*Material to process:*
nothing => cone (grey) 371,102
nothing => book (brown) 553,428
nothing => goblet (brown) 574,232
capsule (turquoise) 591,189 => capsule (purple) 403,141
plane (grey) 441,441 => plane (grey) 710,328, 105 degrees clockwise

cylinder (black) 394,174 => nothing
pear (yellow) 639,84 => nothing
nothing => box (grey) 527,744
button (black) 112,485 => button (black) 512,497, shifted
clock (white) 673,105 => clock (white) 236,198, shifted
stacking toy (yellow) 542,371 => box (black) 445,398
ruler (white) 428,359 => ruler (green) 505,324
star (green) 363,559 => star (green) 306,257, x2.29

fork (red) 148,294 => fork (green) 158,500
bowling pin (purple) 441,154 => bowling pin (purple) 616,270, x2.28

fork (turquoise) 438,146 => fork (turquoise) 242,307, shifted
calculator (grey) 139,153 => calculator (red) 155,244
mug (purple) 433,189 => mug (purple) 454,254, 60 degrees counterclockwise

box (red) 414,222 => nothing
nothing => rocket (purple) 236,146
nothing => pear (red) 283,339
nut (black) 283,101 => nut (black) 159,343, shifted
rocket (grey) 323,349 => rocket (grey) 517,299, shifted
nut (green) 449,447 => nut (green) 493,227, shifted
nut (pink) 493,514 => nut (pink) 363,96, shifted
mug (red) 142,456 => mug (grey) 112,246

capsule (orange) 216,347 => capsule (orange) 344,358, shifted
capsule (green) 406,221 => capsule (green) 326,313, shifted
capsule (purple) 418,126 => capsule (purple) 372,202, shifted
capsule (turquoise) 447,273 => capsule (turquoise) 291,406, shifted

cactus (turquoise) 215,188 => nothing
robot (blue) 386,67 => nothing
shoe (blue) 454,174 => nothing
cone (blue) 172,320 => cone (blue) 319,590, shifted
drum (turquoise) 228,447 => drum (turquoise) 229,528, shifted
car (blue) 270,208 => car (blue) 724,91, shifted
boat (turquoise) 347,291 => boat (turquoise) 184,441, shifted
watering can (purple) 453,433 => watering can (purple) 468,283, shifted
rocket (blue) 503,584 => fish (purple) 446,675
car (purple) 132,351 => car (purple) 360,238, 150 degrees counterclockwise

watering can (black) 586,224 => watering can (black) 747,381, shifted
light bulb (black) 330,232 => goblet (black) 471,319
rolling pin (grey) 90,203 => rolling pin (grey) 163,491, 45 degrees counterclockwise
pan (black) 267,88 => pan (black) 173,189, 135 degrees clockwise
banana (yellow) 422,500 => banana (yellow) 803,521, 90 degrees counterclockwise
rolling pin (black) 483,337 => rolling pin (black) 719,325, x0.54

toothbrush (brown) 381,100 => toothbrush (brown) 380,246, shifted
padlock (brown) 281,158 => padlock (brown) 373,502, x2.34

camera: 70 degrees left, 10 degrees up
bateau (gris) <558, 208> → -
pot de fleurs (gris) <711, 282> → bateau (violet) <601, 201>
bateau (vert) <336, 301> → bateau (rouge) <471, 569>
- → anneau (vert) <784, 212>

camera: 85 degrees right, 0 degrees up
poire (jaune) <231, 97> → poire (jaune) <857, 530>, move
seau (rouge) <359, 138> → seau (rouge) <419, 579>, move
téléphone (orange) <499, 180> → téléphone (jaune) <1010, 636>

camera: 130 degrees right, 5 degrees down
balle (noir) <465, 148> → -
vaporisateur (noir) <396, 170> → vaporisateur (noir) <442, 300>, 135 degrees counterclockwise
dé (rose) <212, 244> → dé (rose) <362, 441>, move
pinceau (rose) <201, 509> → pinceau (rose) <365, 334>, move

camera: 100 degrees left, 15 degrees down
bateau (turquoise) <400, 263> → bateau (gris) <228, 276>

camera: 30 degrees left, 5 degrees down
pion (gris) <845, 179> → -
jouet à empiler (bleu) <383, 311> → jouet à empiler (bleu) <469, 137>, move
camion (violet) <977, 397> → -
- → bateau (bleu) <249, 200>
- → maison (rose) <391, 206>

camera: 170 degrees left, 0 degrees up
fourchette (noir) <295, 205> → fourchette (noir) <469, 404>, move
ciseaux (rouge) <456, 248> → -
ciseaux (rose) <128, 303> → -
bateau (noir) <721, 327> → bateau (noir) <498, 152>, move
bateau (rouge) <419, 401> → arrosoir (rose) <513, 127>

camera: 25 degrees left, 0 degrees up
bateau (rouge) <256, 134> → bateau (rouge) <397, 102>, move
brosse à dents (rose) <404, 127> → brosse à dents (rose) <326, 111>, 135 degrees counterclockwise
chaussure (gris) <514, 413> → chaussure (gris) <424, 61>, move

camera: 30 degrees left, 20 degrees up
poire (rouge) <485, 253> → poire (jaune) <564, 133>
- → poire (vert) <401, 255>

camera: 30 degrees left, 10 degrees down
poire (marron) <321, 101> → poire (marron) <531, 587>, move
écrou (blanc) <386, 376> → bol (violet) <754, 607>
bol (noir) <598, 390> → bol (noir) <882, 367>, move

*Work to complete:*
From the records above, transcribe without alteration every line from the one with "pion (gris) <845, 179>" to the one with "camera: 25 degrees left, 0 degrees up", inclusive.

*Output of the task:*
pion (gris) <845, 179> → -
jouet à empiler (bleu) <383, 311> → jouet à empiler (bleu) <469, 137>, move
camion (violet) <977, 397> → -
- → bateau (bleu) <249, 200>
- → maison (rose) <391, 206>

camera: 170 degrees left, 0 degrees up
fourchette (noir) <295, 205> → fourchette (noir) <469, 404>, move
ciseaux (rouge) <456, 248> → -
ciseaux (rose) <128, 303> → -
bateau (noir) <721, 327> → bateau (noir) <498, 152>, move
bateau (rouge) <419, 401> → arrosoir (rose) <513, 127>

camera: 25 degrees left, 0 degrees up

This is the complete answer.